(Data extracted from a collection)

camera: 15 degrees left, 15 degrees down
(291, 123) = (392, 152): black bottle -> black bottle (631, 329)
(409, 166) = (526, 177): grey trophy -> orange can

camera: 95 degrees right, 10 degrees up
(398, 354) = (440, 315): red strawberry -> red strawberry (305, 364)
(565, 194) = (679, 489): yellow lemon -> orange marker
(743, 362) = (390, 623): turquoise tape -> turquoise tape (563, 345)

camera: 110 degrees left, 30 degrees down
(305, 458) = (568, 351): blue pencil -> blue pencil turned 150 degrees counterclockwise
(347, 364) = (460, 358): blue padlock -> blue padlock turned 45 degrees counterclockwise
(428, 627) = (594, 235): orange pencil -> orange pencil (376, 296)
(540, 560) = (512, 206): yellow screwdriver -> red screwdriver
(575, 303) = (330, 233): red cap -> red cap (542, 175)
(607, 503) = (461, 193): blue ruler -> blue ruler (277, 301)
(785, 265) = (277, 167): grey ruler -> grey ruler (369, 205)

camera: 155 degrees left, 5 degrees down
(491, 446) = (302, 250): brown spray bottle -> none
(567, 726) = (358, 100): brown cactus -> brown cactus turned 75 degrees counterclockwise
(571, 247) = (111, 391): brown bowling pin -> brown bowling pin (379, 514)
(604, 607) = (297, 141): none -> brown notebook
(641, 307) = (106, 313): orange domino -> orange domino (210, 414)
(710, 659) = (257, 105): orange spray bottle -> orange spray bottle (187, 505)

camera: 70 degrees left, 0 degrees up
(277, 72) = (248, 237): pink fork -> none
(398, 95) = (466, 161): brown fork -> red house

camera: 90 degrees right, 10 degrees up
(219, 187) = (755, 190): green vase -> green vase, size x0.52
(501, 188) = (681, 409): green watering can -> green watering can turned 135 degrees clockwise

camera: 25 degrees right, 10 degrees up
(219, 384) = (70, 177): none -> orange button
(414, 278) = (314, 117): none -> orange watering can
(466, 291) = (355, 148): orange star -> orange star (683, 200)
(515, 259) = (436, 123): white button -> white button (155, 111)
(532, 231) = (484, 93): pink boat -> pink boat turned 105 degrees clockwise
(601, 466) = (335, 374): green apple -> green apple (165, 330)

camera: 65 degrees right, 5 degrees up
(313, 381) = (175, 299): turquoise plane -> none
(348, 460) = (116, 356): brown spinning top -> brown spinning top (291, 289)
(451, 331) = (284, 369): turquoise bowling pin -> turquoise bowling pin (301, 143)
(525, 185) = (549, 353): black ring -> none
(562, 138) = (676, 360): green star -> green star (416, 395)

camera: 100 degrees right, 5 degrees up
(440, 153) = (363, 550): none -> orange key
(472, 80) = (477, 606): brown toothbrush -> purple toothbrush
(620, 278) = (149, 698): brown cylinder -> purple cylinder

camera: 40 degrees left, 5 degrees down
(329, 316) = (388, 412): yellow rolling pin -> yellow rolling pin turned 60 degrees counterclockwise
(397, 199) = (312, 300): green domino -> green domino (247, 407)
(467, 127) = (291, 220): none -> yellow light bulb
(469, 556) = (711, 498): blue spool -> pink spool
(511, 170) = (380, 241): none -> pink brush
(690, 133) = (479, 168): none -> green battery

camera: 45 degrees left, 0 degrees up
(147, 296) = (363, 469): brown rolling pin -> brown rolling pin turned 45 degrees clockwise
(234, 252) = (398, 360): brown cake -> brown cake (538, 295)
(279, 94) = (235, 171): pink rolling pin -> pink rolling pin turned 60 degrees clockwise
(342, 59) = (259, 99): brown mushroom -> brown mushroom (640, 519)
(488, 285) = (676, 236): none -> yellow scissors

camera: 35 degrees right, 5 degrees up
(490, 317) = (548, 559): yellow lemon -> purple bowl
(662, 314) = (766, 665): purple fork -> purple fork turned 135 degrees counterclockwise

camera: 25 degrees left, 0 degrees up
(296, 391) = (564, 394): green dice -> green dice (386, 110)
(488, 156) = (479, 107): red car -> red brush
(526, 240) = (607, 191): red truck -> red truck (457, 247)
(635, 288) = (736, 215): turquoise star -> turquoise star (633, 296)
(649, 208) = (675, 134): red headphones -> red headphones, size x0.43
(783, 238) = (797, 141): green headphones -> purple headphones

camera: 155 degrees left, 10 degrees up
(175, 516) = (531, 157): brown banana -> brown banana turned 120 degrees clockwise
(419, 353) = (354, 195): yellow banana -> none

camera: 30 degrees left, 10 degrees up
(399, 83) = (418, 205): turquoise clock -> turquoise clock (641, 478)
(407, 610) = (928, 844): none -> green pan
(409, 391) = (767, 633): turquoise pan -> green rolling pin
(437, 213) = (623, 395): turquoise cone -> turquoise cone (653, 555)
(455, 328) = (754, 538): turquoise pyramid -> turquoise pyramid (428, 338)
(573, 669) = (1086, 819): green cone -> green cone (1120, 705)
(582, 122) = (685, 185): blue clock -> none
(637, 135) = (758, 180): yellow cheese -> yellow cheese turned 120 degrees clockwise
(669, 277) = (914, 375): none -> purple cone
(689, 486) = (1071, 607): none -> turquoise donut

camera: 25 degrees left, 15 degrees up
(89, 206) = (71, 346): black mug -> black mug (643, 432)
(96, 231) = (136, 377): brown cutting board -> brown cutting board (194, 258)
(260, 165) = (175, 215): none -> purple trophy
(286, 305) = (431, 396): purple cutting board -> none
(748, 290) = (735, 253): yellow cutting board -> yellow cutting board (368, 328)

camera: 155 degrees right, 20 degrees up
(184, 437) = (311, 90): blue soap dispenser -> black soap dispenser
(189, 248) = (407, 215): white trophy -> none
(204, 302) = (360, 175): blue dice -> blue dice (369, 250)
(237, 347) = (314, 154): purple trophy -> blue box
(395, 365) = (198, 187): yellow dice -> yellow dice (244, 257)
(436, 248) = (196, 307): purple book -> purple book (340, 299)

• _Task directions_: I'd like the entries above reproduced in full, exactly as they stand.

• _Finished task_:
camera: 15 degrees left, 15 degrees down
(291, 123) = (392, 152): black bottle -> black bottle (631, 329)
(409, 166) = (526, 177): grey trophy -> orange can

camera: 95 degrees right, 10 degrees up
(398, 354) = (440, 315): red strawberry -> red strawberry (305, 364)
(565, 194) = (679, 489): yellow lemon -> orange marker
(743, 362) = (390, 623): turquoise tape -> turquoise tape (563, 345)

camera: 110 degrees left, 30 degrees down
(305, 458) = (568, 351): blue pencil -> blue pencil turned 150 degrees counterclockwise
(347, 364) = (460, 358): blue padlock -> blue padlock turned 45 degrees counterclockwise
(428, 627) = (594, 235): orange pencil -> orange pencil (376, 296)
(540, 560) = (512, 206): yellow screwdriver -> red screwdriver
(575, 303) = (330, 233): red cap -> red cap (542, 175)
(607, 503) = (461, 193): blue ruler -> blue ruler (277, 301)
(785, 265) = (277, 167): grey ruler -> grey ruler (369, 205)

camera: 155 degrees left, 5 degrees down
(491, 446) = (302, 250): brown spray bottle -> none
(567, 726) = (358, 100): brown cactus -> brown cactus turned 75 degrees counterclockwise
(571, 247) = (111, 391): brown bowling pin -> brown bowling pin (379, 514)
(604, 607) = (297, 141): none -> brown notebook
(641, 307) = (106, 313): orange domino -> orange domino (210, 414)
(710, 659) = (257, 105): orange spray bottle -> orange spray bottle (187, 505)

camera: 70 degrees left, 0 degrees up
(277, 72) = (248, 237): pink fork -> none
(398, 95) = (466, 161): brown fork -> red house

camera: 90 degrees right, 10 degrees up
(219, 187) = (755, 190): green vase -> green vase, size x0.52
(501, 188) = (681, 409): green watering can -> green watering can turned 135 degrees clockwise

camera: 25 degrees right, 10 degrees up
(219, 384) = (70, 177): none -> orange button
(414, 278) = (314, 117): none -> orange watering can
(466, 291) = (355, 148): orange star -> orange star (683, 200)
(515, 259) = (436, 123): white button -> white button (155, 111)
(532, 231) = (484, 93): pink boat -> pink boat turned 105 degrees clockwise
(601, 466) = (335, 374): green apple -> green apple (165, 330)

camera: 65 degrees right, 5 degrees up
(313, 381) = (175, 299): turquoise plane -> none
(348, 460) = (116, 356): brown spinning top -> brown spinning top (291, 289)
(451, 331) = (284, 369): turquoise bowling pin -> turquoise bowling pin (301, 143)
(525, 185) = (549, 353): black ring -> none
(562, 138) = (676, 360): green star -> green star (416, 395)

camera: 100 degrees right, 5 degrees up
(440, 153) = (363, 550): none -> orange key
(472, 80) = (477, 606): brown toothbrush -> purple toothbrush
(620, 278) = (149, 698): brown cylinder -> purple cylinder

camera: 40 degrees left, 5 degrees down
(329, 316) = (388, 412): yellow rolling pin -> yellow rolling pin turned 60 degrees counterclockwise
(397, 199) = (312, 300): green domino -> green domino (247, 407)
(467, 127) = (291, 220): none -> yellow light bulb
(469, 556) = (711, 498): blue spool -> pink spool
(511, 170) = (380, 241): none -> pink brush
(690, 133) = (479, 168): none -> green battery

camera: 45 degrees left, 0 degrees up
(147, 296) = (363, 469): brown rolling pin -> brown rolling pin turned 45 degrees clockwise
(234, 252) = (398, 360): brown cake -> brown cake (538, 295)
(279, 94) = (235, 171): pink rolling pin -> pink rolling pin turned 60 degrees clockwise
(342, 59) = (259, 99): brown mushroom -> brown mushroom (640, 519)
(488, 285) = (676, 236): none -> yellow scissors

camera: 35 degrees right, 5 degrees up
(490, 317) = (548, 559): yellow lemon -> purple bowl
(662, 314) = (766, 665): purple fork -> purple fork turned 135 degrees counterclockwise

camera: 25 degrees left, 0 degrees up
(296, 391) = (564, 394): green dice -> green dice (386, 110)
(488, 156) = (479, 107): red car -> red brush
(526, 240) = (607, 191): red truck -> red truck (457, 247)
(635, 288) = (736, 215): turquoise star -> turquoise star (633, 296)
(649, 208) = (675, 134): red headphones -> red headphones, size x0.43
(783, 238) = (797, 141): green headphones -> purple headphones

camera: 155 degrees left, 10 degrees up
(175, 516) = (531, 157): brown banana -> brown banana turned 120 degrees clockwise
(419, 353) = (354, 195): yellow banana -> none

camera: 30 degrees left, 10 degrees up
(399, 83) = (418, 205): turquoise clock -> turquoise clock (641, 478)
(407, 610) = (928, 844): none -> green pan
(409, 391) = (767, 633): turquoise pan -> green rolling pin
(437, 213) = (623, 395): turquoise cone -> turquoise cone (653, 555)
(455, 328) = (754, 538): turquoise pyramid -> turquoise pyramid (428, 338)
(573, 669) = (1086, 819): green cone -> green cone (1120, 705)
(582, 122) = (685, 185): blue clock -> none
(637, 135) = (758, 180): yellow cheese -> yellow cheese turned 120 degrees clockwise
(669, 277) = (914, 375): none -> purple cone
(689, 486) = (1071, 607): none -> turquoise donut

camera: 25 degrees left, 15 degrees up
(89, 206) = (71, 346): black mug -> black mug (643, 432)
(96, 231) = (136, 377): brown cutting board -> brown cutting board (194, 258)
(260, 165) = (175, 215): none -> purple trophy
(286, 305) = (431, 396): purple cutting board -> none
(748, 290) = (735, 253): yellow cutting board -> yellow cutting board (368, 328)

camera: 155 degrees right, 20 degrees up
(184, 437) = (311, 90): blue soap dispenser -> black soap dispenser
(189, 248) = (407, 215): white trophy -> none
(204, 302) = (360, 175): blue dice -> blue dice (369, 250)
(237, 347) = (314, 154): purple trophy -> blue box
(395, 365) = (198, 187): yellow dice -> yellow dice (244, 257)
(436, 248) = (196, 307): purple book -> purple book (340, 299)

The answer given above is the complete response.